EXERCISE PROMPT →
Every line containing the string "green" should be returned from the records.

RECORD EXTRACTS →
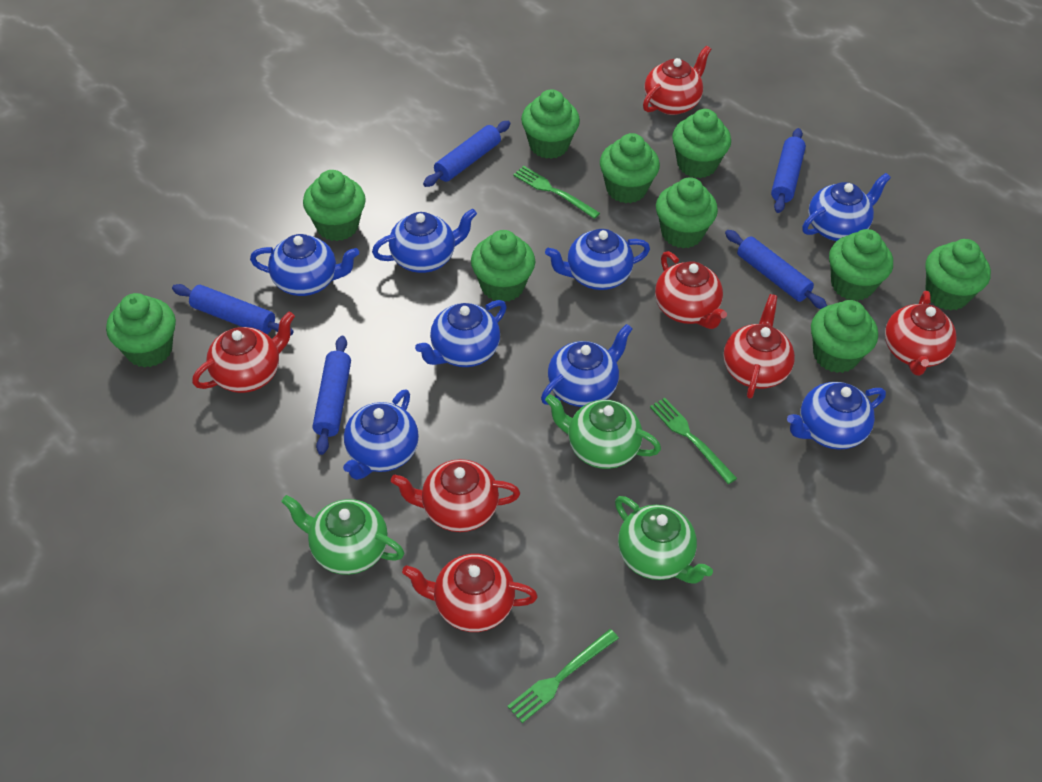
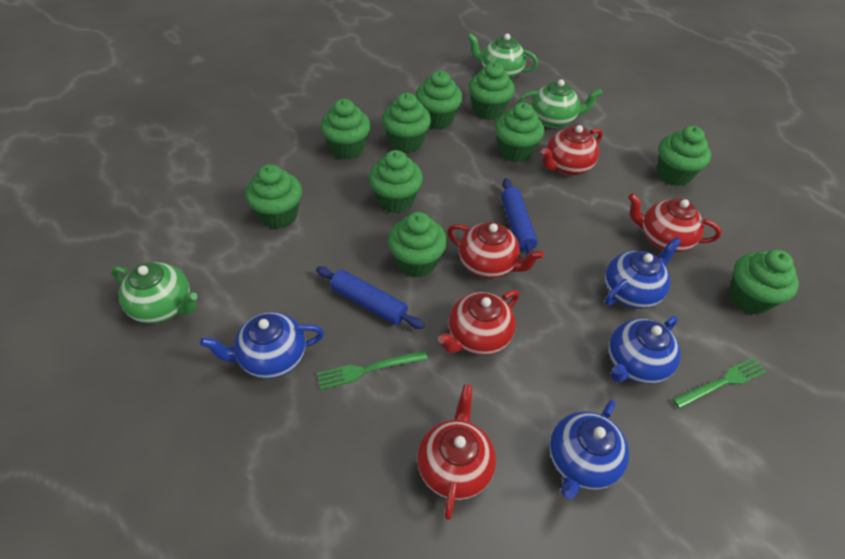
blue rolling pin: 5 -> 2
blue teapot: 8 -> 4
green fork: 3 -> 2
red teapot: 7 -> 5

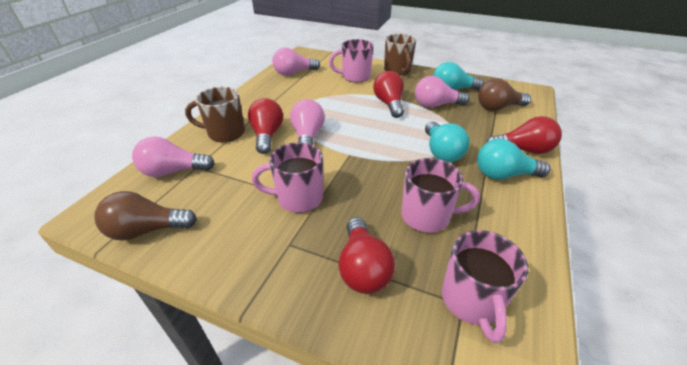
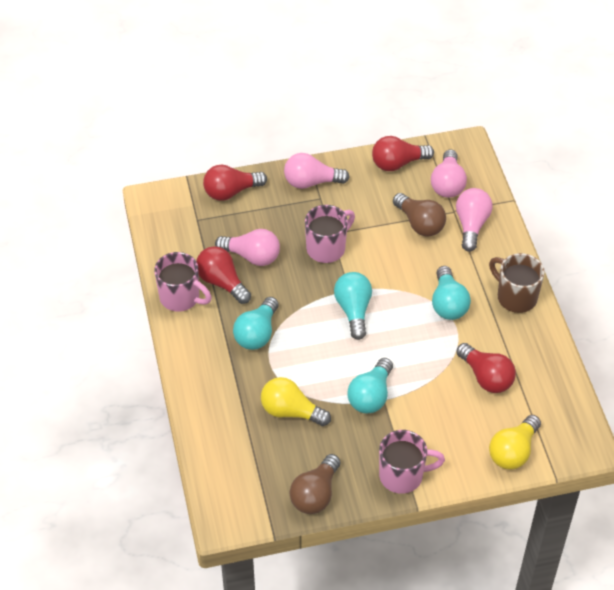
brown mug: 2 -> 1
pink mug: 4 -> 3
turquoise light bulb: 3 -> 4
yellow light bulb: 0 -> 2

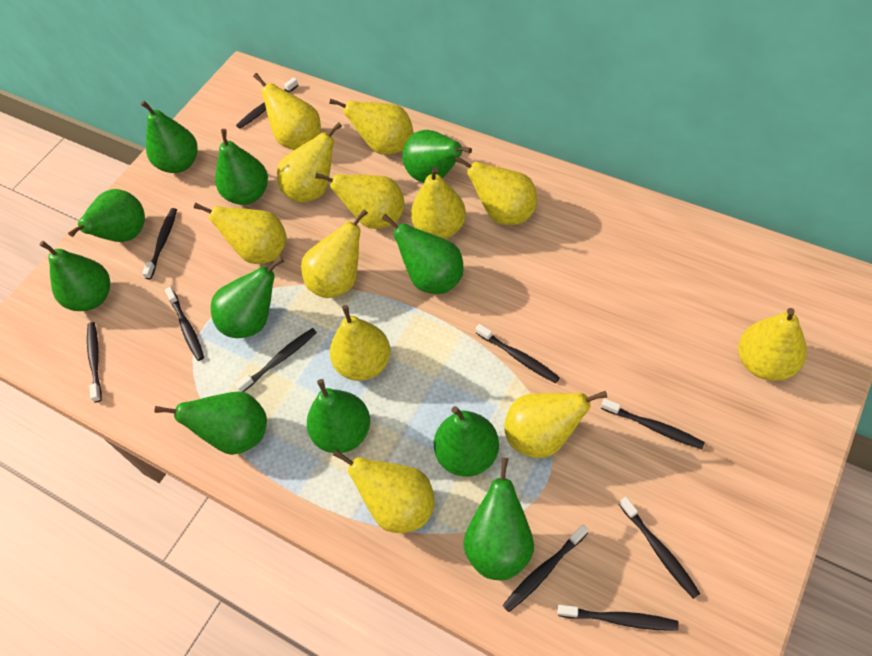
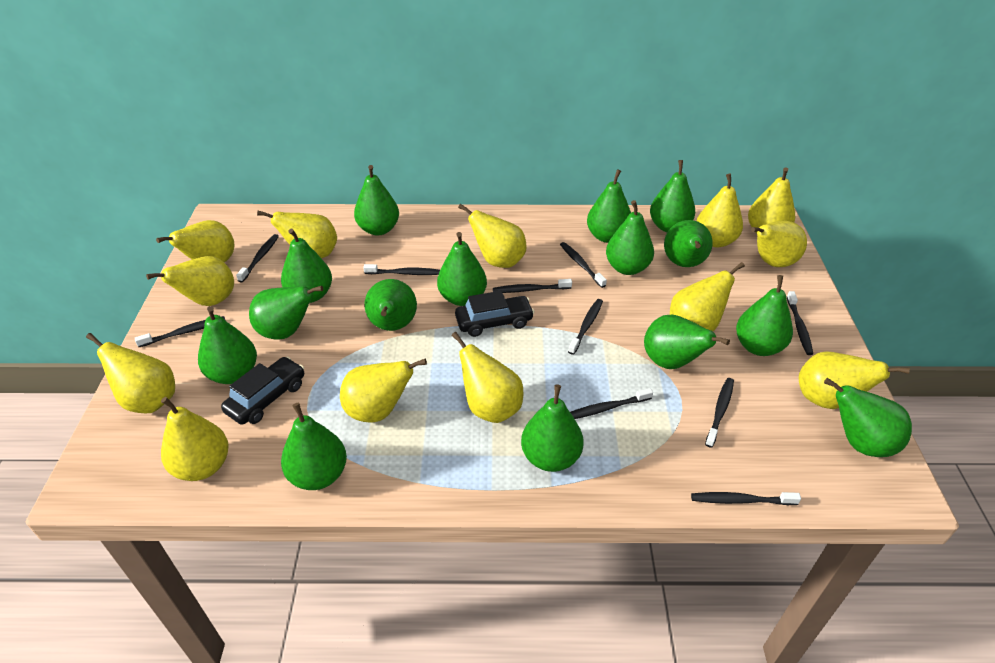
black car: 0 -> 2
green pear: 11 -> 15
yellow pear: 12 -> 13

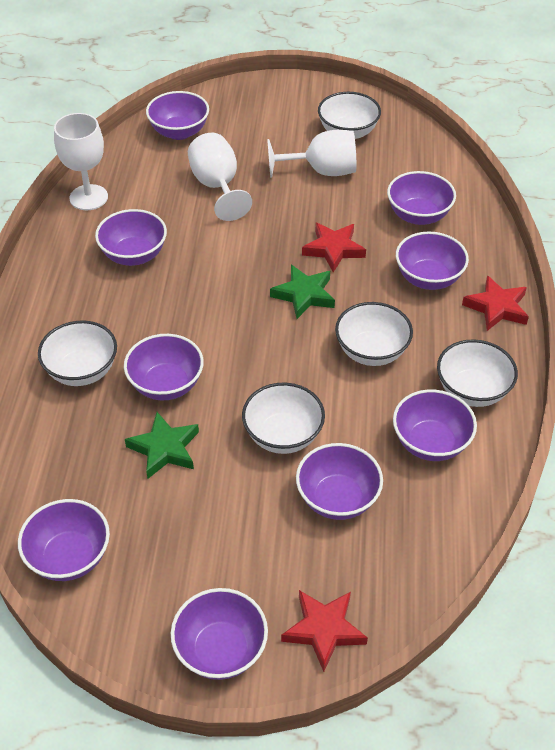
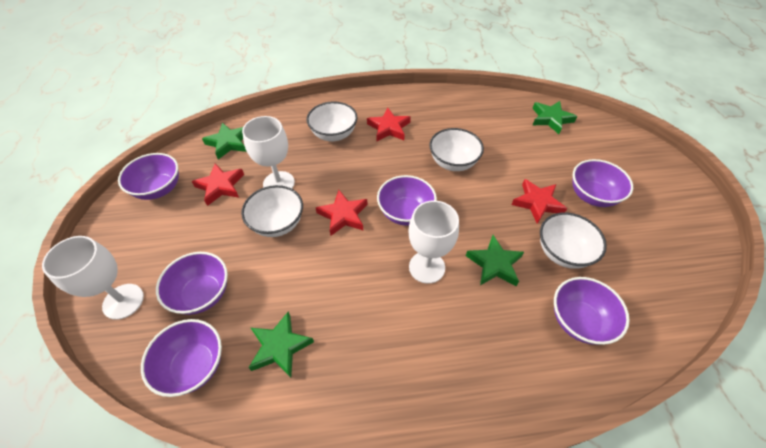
green star: 2 -> 4
purple bowl: 9 -> 6
red star: 3 -> 4
white bowl: 5 -> 4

RESPONSE TO THE EXERCISE →
green fork: 3 -> 2
green pear: 11 -> 15
green star: 2 -> 4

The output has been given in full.